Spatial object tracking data

>>>>

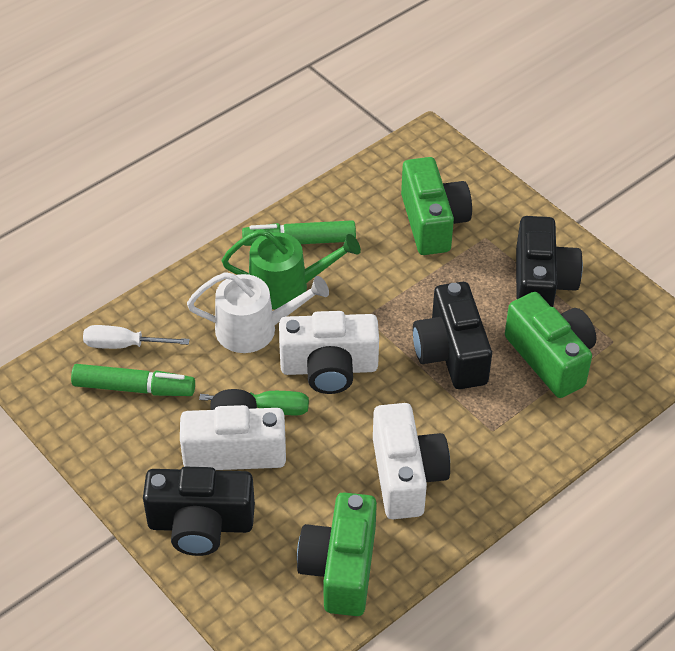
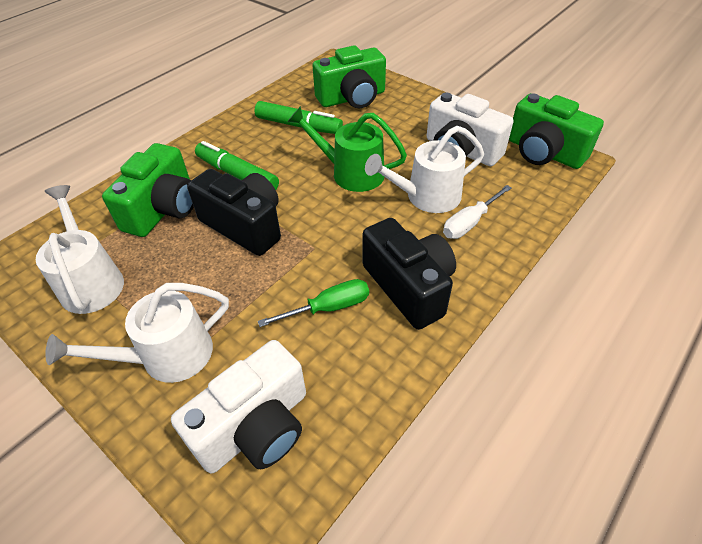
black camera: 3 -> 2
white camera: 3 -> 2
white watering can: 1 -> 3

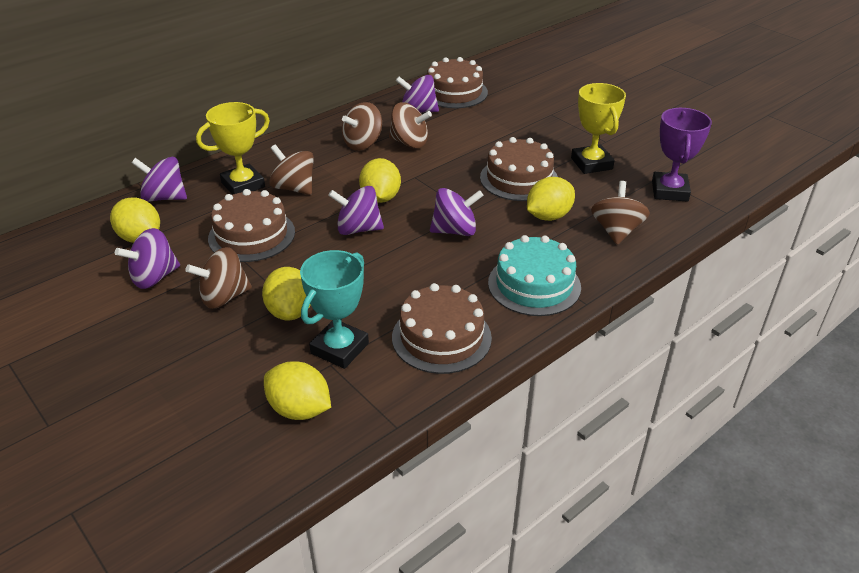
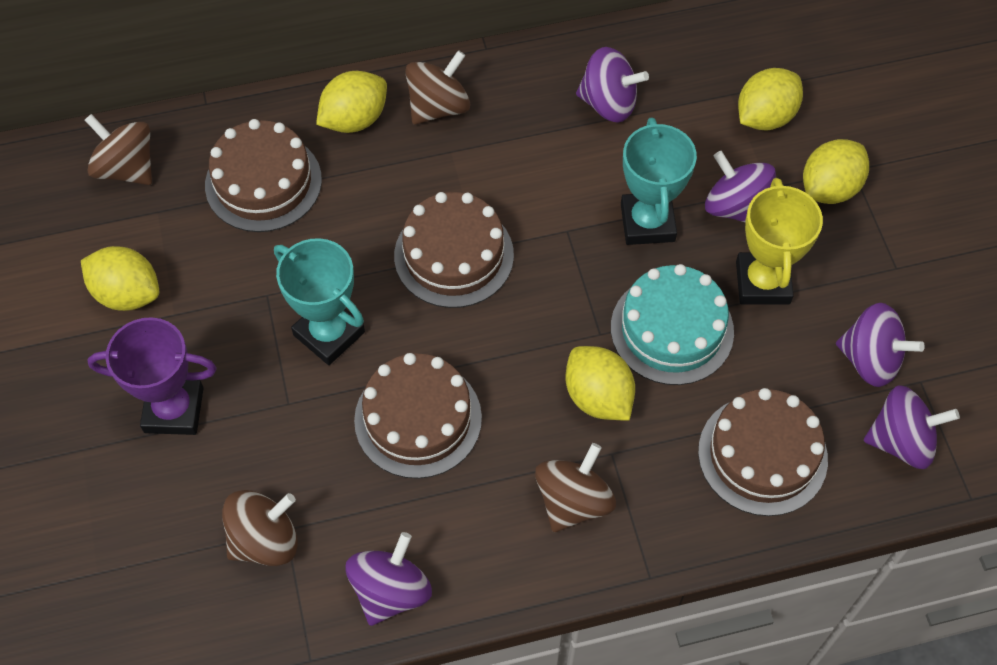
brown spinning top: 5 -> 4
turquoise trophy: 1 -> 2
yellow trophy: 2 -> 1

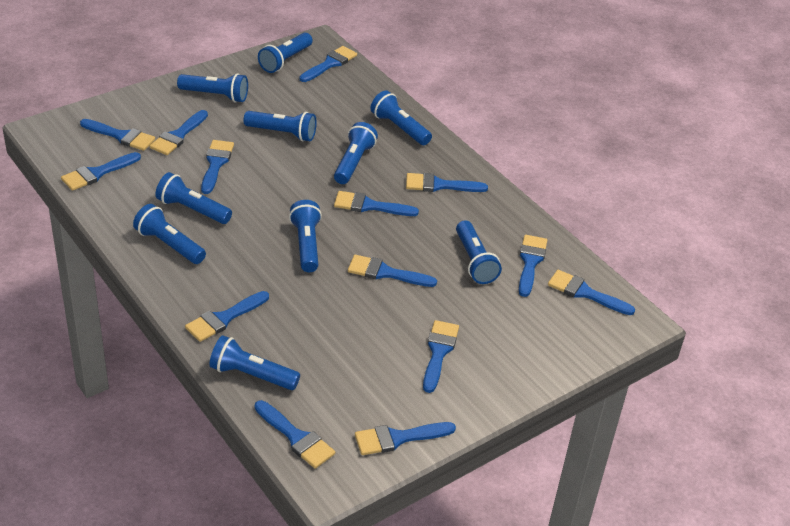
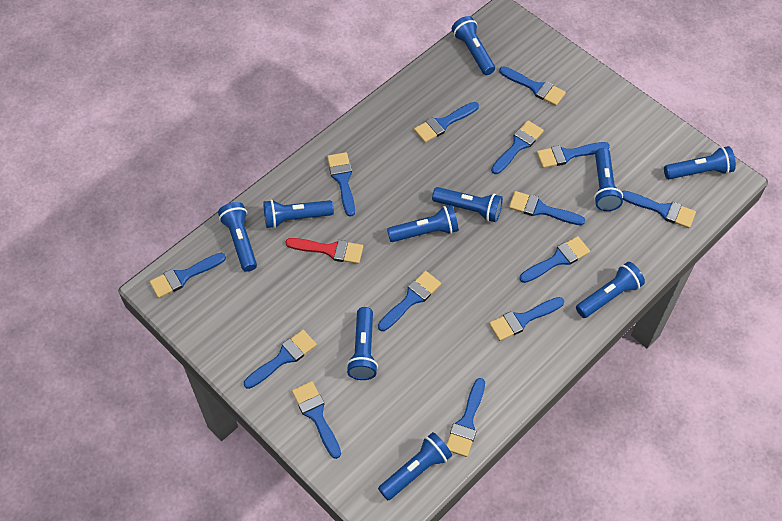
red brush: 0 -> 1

<<<<

## ABOUT THIS EXERCISE
Every line above with the word "white" is to be copied out.

## REPLY TO THE TASK
white camera: 3 -> 2
white watering can: 1 -> 3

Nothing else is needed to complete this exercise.